▶ [Your goal]: The lines from the one containing "purple egg [183,268,218,298] -> none" through the final line of the data below must be written out exactly, both included, and nothing more.

(Dataset extract)

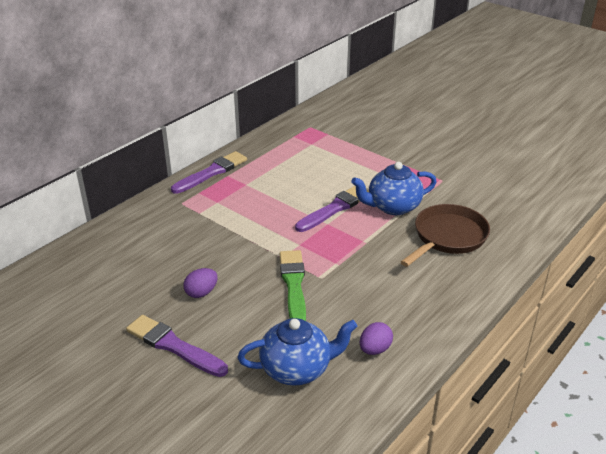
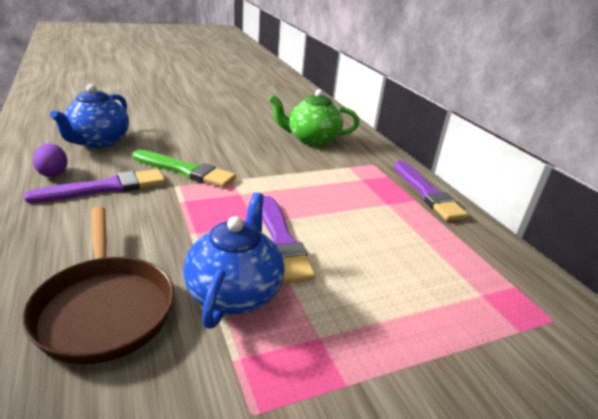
camera: 115 degrees right, 5 degrees down
purple brush [126,315,228,377] -> purple brush moved to [24,169,165,203]
purple egg [183,268,218,298] -> none
none -> green teapot [269,89,360,146]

(End Dataset extract)

▶ [Solution to the exercise]:
purple egg [183,268,218,298] -> none
none -> green teapot [269,89,360,146]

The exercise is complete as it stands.